Task: Set the listing down unchanged, minus every embedded image.

Collected material:
● ● ● ● ●

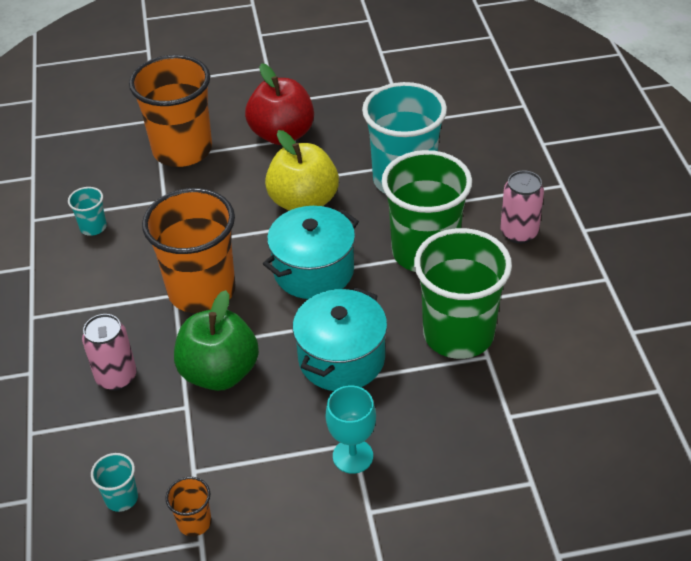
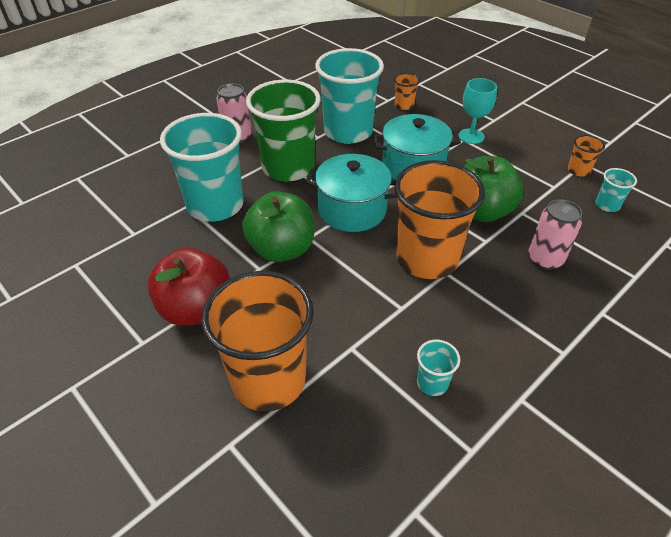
camera: 125 degrees left, 0 degrees up
(303, 202) = (282, 249): yellow apple -> green apple
(458, 334) = (348, 132): green cup -> turquoise cup
(480, 426) = (404, 105): none -> orange cup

● ● ● ● ●

Response to this exercise:
camera: 125 degrees left, 0 degrees up
(303, 202) = (282, 249): yellow apple -> green apple
(458, 334) = (348, 132): green cup -> turquoise cup
(480, 426) = (404, 105): none -> orange cup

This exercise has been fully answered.